TASK TO COMPLETE »
Retype each line of the material exactly, please, skipping any picture in it.

EXTRACTED DATA »
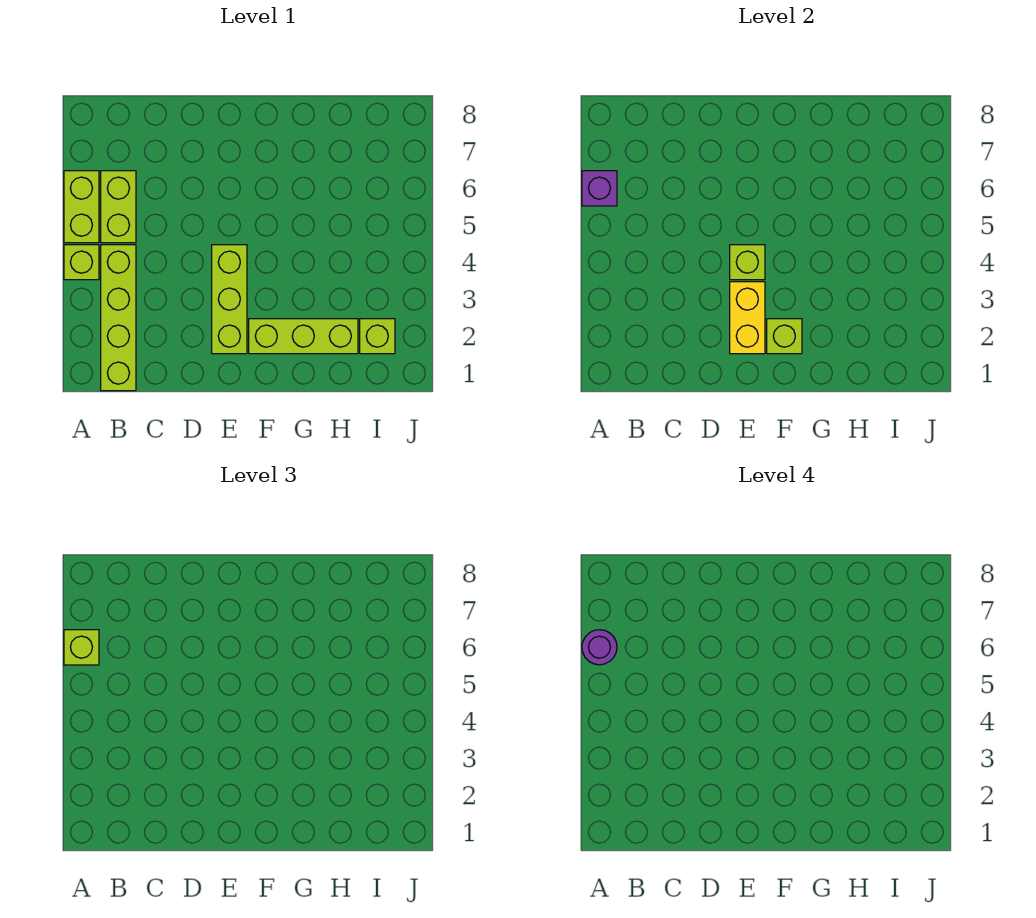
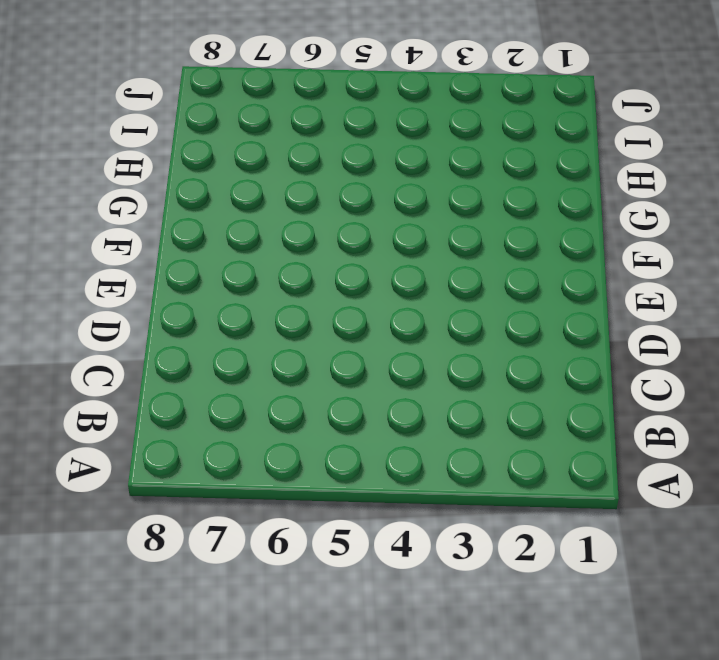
none -> lime brick A4 level 1
none -> lime brick A5:A6 level 1
none -> lime brick B1:B4 level 1

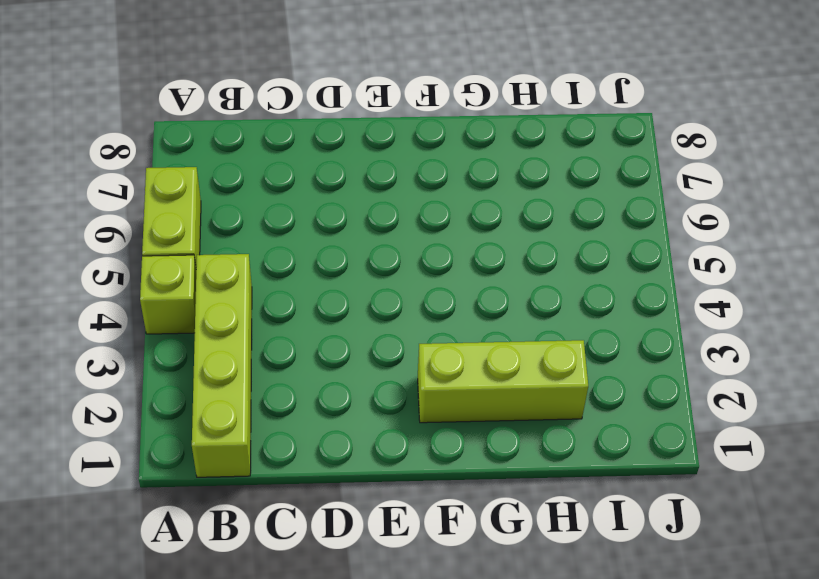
none -> lime brick B5:B6 level 1
none -> lime brick E2:E4 level 1
none -> lime brick I2 level 1

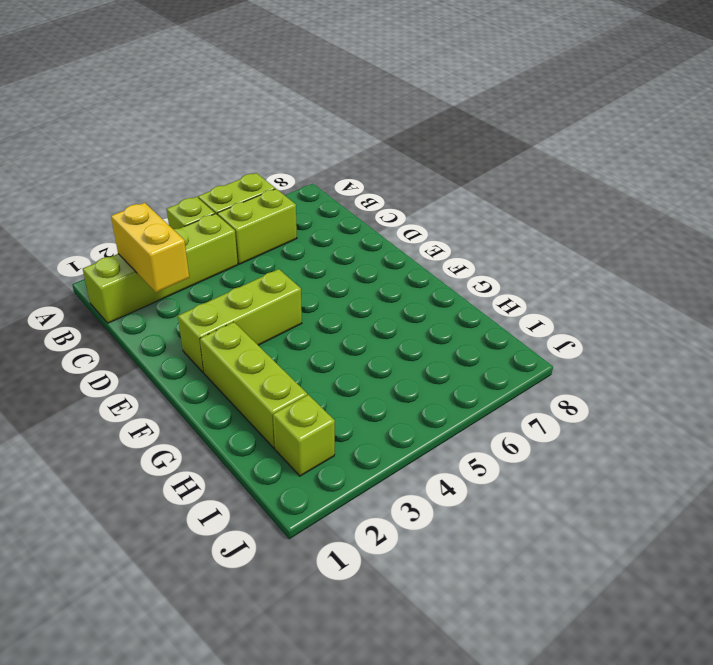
yellow brick B2:C2 level 2 -> yellow brick E2:E3 level 2
none -> purple brick A6 level 2
none -> lime brick E4 level 2
none -> lime brick F2 level 2

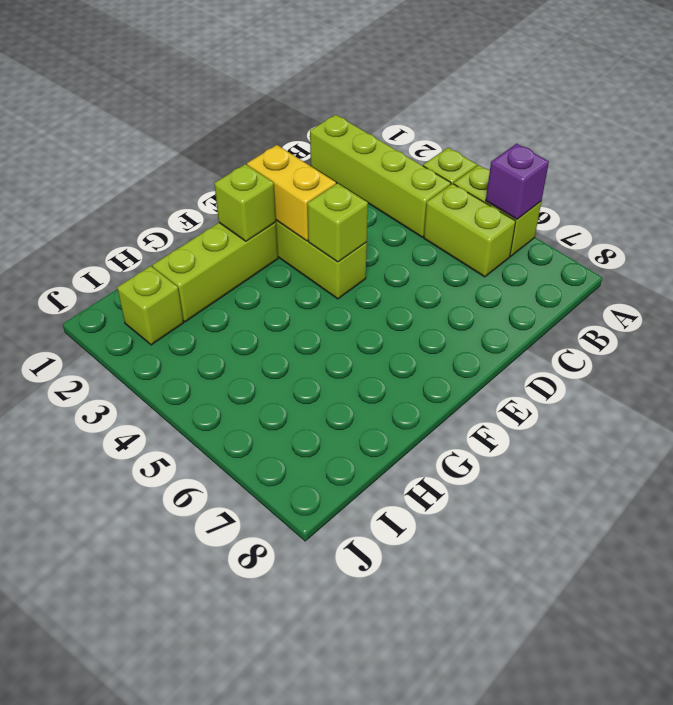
none -> lime brick A6 level 3
none -> purple round brick A6 level 4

EXERCISE RESPONSE »
none -> lime brick A4 level 1
none -> lime brick A5:A6 level 1
none -> lime brick B1:B4 level 1

none -> lime brick B5:B6 level 1
none -> lime brick E2:E4 level 1
none -> lime brick I2 level 1

yellow brick B2:C2 level 2 -> yellow brick E2:E3 level 2
none -> purple brick A6 level 2
none -> lime brick E4 level 2
none -> lime brick F2 level 2

none -> lime brick A6 level 3
none -> purple round brick A6 level 4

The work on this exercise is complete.